Work request: Through the end of the data below, output every line exactly, beginning with the line that contains "blue brick F2".

Given data:
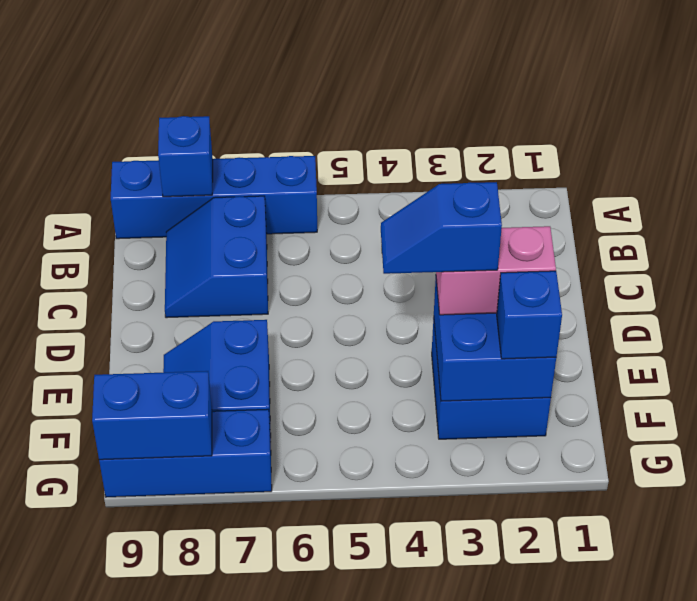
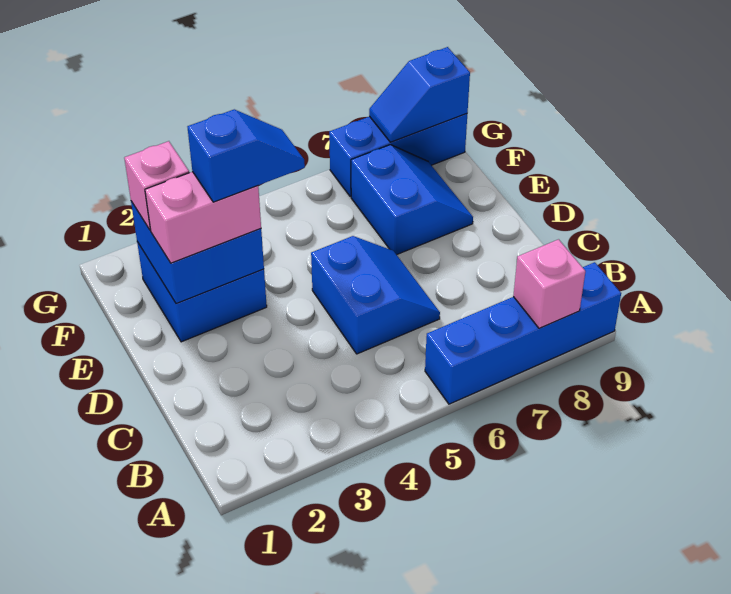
blue brick A8 level 2 -> pink brick A8 level 2
blue slope B7:C8 level 1 top 7 -> blue slope C5:D6 level 1 top 5
blue brick F2 level 3 -> pink brick F2 level 3
blue brick G8:G9 level 2 -> blue slope G8:G9 level 2 top 9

Task solution:
blue brick F2 level 3 -> pink brick F2 level 3
blue brick G8:G9 level 2 -> blue slope G8:G9 level 2 top 9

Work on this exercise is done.